• Try it
From the data that follows, copy every line holding the string "degrees".

##### Available data

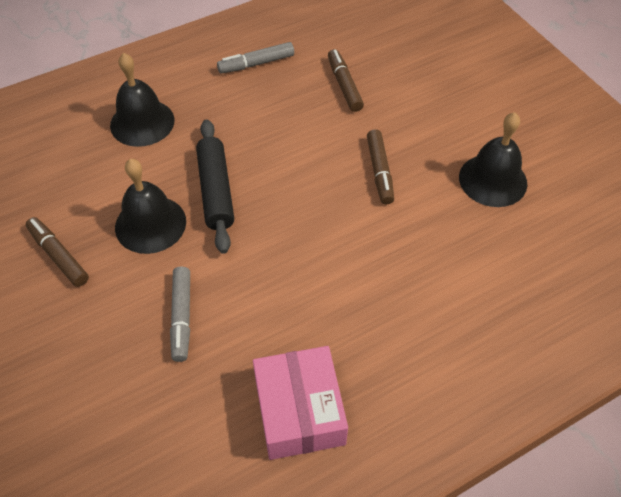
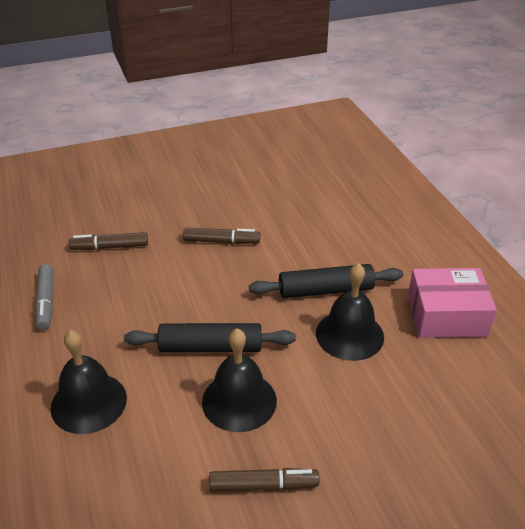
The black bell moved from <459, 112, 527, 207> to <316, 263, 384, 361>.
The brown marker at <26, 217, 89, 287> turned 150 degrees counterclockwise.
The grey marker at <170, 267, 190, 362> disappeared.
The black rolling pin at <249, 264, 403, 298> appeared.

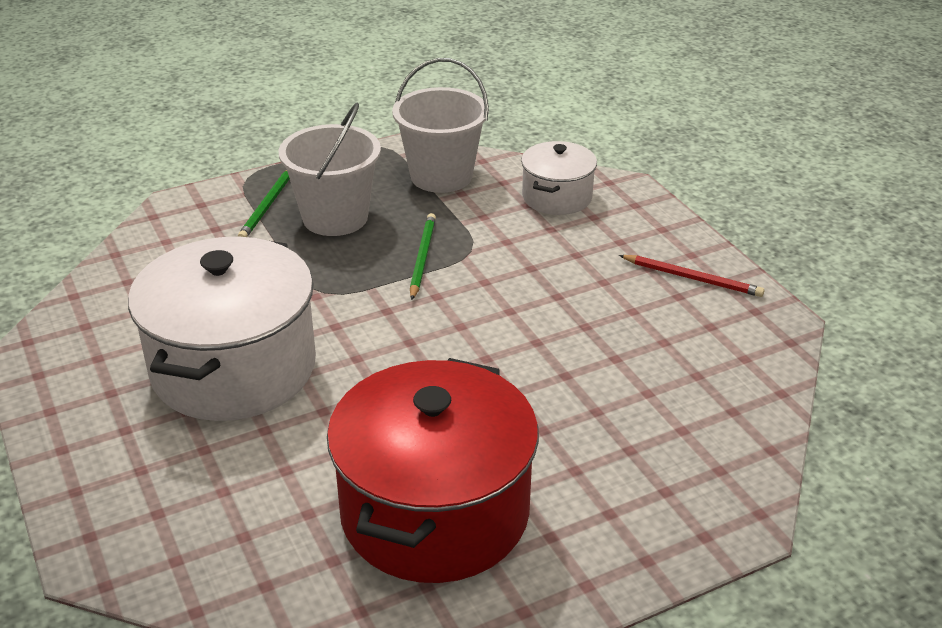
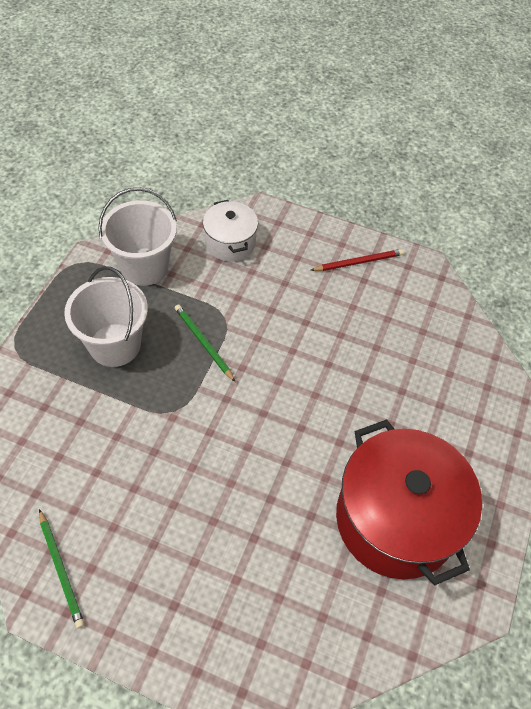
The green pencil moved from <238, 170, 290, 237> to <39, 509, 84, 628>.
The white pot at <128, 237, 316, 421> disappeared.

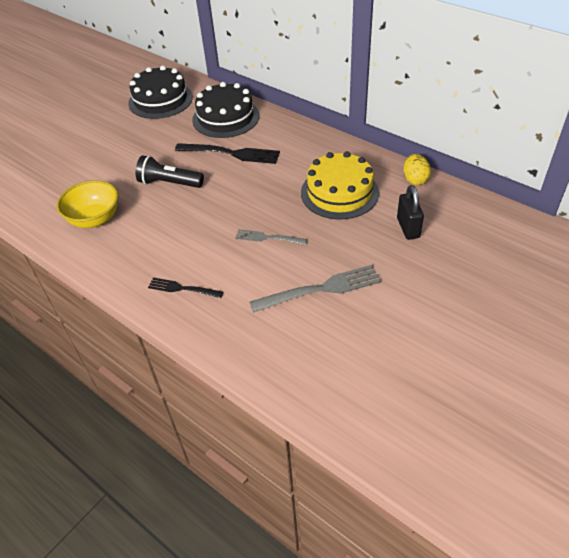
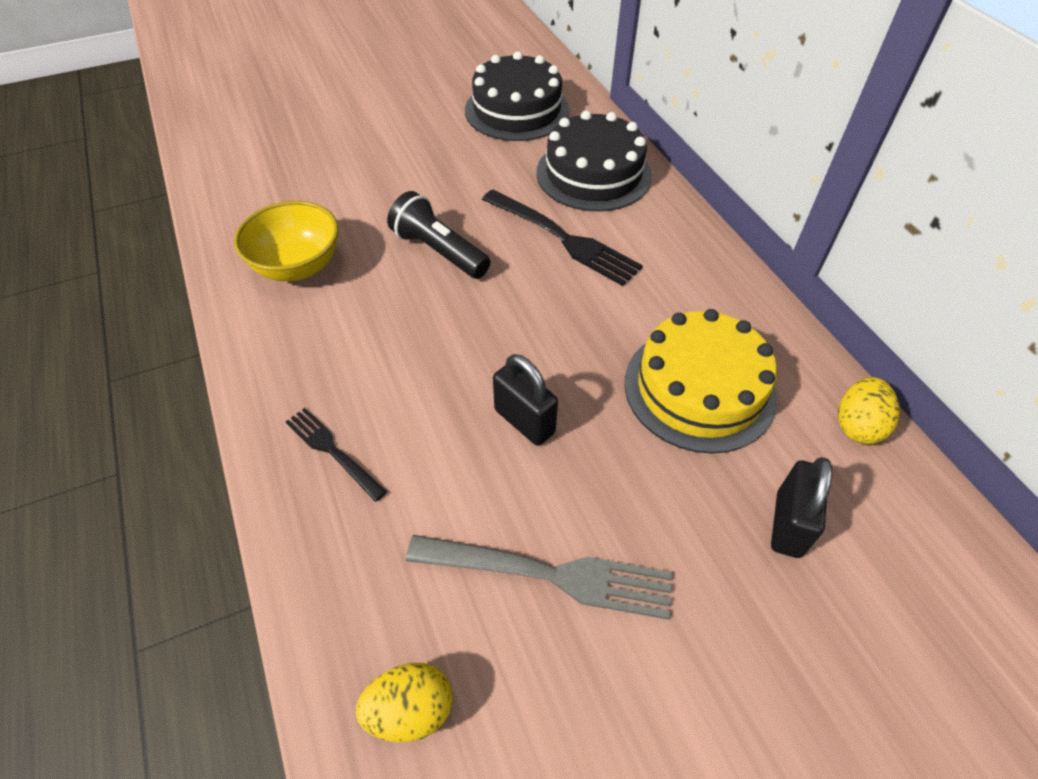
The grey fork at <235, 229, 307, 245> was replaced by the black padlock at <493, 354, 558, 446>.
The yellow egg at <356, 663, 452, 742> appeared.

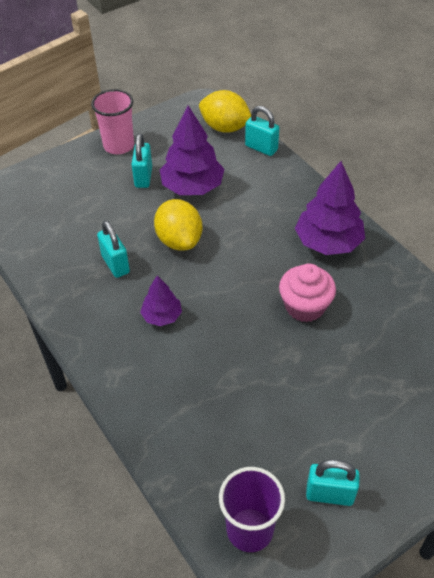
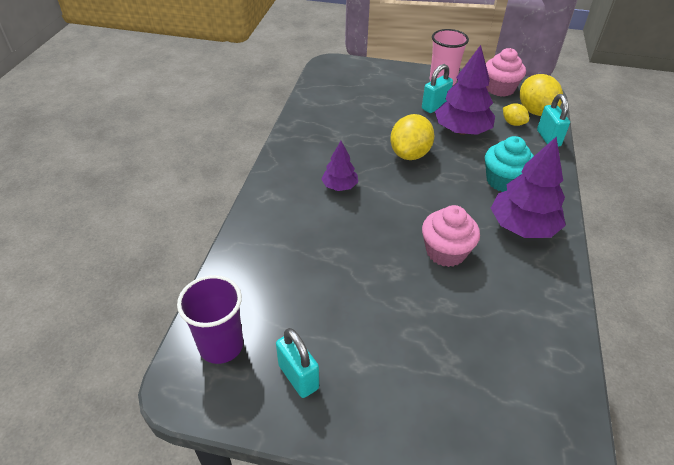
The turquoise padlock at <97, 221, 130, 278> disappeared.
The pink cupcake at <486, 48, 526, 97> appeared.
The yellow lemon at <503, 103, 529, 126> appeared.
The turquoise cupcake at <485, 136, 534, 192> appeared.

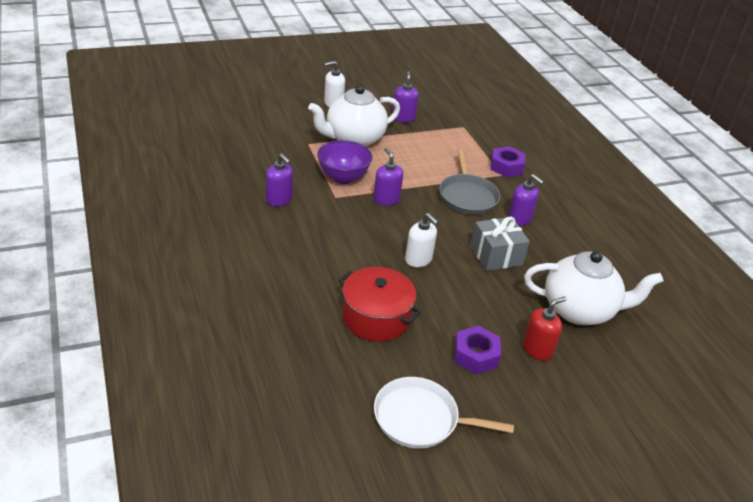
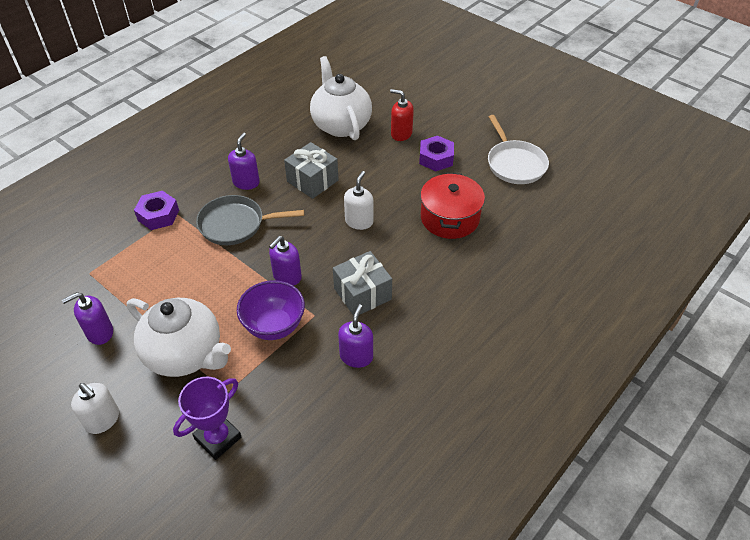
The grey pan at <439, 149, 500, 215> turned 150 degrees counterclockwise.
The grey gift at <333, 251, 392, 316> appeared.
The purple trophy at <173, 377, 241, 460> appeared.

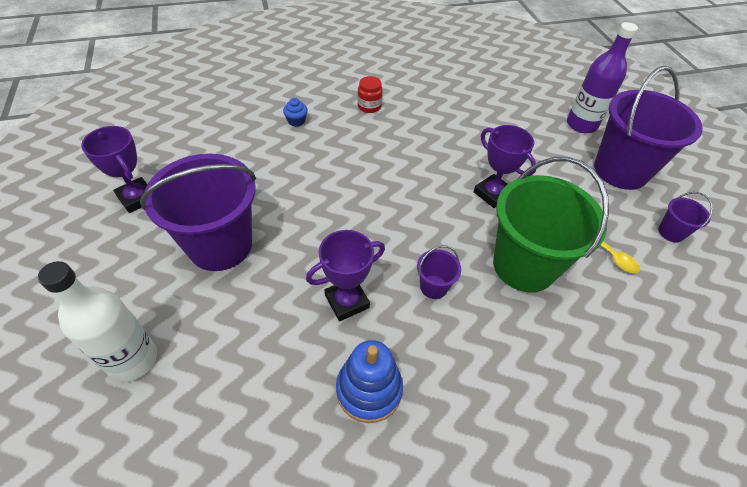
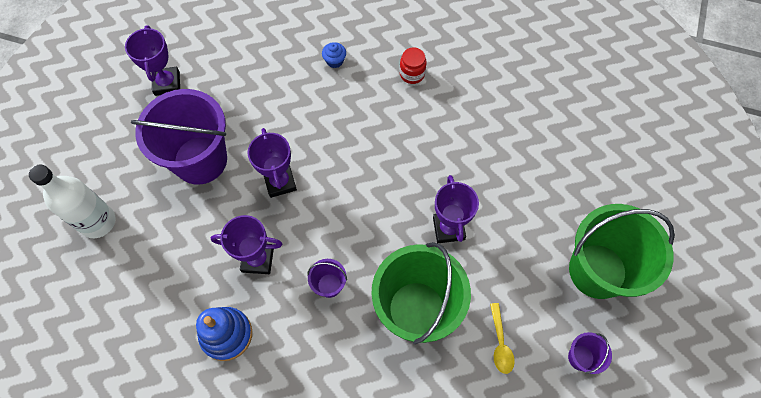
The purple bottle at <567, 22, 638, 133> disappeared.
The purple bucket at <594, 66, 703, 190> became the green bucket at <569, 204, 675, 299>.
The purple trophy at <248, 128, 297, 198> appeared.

##########

• Solution to this problem
The brown marker at <26, 217, 89, 287> turned 150 degrees counterclockwise.
The grey pan at <439, 149, 500, 215> turned 150 degrees counterclockwise.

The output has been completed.